Problem statement:
Check every line of the listing below for "bottom", and report how many lines have it, as a number with nothing more.

■ ■ ■ ■ ■ ■ ■

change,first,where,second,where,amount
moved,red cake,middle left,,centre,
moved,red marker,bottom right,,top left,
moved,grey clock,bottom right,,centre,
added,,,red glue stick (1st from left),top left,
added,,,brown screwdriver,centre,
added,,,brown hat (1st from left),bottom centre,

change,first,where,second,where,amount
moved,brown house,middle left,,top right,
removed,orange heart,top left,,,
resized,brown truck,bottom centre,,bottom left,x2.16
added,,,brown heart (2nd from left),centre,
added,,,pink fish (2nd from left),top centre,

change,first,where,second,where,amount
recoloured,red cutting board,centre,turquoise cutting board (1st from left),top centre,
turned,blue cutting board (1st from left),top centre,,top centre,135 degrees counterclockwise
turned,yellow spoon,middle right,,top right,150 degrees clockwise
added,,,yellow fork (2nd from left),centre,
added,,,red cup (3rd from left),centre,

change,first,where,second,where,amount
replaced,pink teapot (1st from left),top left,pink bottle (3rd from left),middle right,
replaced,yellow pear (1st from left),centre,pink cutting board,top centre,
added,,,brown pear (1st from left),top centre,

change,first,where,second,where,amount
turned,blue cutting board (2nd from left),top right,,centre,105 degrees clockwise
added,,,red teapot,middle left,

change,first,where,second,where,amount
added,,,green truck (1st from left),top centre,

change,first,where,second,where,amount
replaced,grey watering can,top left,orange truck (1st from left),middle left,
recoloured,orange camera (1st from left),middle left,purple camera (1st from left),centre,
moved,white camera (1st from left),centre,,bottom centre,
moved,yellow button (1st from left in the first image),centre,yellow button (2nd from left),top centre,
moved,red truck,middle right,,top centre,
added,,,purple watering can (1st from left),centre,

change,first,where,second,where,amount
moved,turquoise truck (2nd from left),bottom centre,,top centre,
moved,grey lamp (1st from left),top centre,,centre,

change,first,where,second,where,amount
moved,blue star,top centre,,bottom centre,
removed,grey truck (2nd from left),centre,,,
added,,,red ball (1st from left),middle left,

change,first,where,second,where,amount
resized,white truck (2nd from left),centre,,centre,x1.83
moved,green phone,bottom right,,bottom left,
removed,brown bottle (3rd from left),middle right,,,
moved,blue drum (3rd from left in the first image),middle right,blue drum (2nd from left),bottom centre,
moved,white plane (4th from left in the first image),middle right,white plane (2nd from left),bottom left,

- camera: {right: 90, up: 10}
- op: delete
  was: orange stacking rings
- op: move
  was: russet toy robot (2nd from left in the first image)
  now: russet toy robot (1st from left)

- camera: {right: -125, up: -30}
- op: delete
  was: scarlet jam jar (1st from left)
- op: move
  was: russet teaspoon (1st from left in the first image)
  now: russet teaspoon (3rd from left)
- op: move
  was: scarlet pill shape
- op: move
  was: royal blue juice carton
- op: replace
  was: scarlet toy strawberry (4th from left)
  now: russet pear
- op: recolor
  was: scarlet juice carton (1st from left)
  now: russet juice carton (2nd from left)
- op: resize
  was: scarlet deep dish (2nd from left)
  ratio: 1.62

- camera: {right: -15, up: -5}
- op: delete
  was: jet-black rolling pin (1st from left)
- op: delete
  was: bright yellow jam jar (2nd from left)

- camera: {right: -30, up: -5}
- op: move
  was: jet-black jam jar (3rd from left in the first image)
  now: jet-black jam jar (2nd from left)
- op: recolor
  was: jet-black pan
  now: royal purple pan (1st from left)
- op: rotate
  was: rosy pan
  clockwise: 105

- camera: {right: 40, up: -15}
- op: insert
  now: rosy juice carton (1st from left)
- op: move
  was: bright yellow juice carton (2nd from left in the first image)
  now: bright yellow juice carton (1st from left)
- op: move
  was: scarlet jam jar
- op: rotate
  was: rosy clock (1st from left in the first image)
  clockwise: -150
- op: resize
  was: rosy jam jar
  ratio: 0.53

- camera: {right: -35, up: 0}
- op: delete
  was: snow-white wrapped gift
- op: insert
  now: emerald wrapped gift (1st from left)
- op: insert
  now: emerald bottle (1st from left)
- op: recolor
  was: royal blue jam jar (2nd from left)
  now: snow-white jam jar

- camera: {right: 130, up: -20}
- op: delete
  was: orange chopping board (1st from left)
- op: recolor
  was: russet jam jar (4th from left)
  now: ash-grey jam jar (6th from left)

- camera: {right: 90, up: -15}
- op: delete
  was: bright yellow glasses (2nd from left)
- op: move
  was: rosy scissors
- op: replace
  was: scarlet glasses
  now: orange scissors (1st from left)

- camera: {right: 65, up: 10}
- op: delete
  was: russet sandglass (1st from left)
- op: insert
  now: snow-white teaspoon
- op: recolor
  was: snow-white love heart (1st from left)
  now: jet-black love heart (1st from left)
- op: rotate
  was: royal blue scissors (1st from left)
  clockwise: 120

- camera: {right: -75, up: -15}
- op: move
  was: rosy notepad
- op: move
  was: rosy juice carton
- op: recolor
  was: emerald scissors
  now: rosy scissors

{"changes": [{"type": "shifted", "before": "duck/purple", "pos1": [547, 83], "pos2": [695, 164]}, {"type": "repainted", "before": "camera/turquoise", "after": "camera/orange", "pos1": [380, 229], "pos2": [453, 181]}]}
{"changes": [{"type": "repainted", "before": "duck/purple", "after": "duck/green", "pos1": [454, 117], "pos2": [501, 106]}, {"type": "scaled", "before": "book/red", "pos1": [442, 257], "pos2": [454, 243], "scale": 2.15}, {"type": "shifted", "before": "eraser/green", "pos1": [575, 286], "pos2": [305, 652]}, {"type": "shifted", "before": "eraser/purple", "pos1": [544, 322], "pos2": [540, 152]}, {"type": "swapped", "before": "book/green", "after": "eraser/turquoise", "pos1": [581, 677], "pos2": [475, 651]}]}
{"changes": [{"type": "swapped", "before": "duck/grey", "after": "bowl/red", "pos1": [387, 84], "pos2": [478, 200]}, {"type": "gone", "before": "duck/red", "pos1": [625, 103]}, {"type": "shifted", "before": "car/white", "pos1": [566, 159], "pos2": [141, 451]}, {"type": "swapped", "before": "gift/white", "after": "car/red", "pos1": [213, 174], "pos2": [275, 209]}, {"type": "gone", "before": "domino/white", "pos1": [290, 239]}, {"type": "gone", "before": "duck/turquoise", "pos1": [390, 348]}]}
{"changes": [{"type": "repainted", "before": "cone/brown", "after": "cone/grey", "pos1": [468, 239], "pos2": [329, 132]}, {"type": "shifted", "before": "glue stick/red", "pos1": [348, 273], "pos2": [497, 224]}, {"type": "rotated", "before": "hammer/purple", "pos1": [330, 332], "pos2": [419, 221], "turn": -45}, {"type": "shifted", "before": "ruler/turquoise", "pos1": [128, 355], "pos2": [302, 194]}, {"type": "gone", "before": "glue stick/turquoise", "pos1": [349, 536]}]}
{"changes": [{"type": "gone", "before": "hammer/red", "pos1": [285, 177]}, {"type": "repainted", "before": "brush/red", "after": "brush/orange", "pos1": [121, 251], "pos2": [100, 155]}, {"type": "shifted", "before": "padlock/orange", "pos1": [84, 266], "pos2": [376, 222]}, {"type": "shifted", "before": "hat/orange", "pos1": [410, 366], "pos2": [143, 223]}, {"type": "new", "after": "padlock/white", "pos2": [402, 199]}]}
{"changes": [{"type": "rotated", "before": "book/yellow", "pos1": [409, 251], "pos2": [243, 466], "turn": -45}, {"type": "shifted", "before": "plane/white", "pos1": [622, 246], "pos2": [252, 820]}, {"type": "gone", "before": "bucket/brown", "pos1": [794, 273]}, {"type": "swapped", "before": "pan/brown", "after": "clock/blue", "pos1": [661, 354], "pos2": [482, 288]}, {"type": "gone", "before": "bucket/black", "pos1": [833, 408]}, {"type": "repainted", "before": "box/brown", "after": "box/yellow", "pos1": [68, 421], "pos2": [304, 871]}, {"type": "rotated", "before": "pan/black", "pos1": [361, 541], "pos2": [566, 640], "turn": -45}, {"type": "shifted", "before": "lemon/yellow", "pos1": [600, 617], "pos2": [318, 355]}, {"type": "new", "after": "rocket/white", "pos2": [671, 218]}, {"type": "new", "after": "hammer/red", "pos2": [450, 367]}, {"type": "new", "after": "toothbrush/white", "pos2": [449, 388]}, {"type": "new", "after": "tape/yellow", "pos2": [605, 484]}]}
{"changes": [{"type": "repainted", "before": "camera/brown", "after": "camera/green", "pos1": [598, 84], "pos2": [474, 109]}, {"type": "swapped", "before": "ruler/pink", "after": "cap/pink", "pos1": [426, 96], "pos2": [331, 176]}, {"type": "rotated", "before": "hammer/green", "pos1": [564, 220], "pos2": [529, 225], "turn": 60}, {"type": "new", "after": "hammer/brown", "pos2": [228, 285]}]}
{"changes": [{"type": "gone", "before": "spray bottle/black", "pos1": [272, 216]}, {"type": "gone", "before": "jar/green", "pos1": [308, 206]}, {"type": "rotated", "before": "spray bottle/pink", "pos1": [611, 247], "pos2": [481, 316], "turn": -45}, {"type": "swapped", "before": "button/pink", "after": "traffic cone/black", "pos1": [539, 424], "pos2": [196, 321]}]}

■ ■ ■ ■ ■ ■ ■

Output below:
10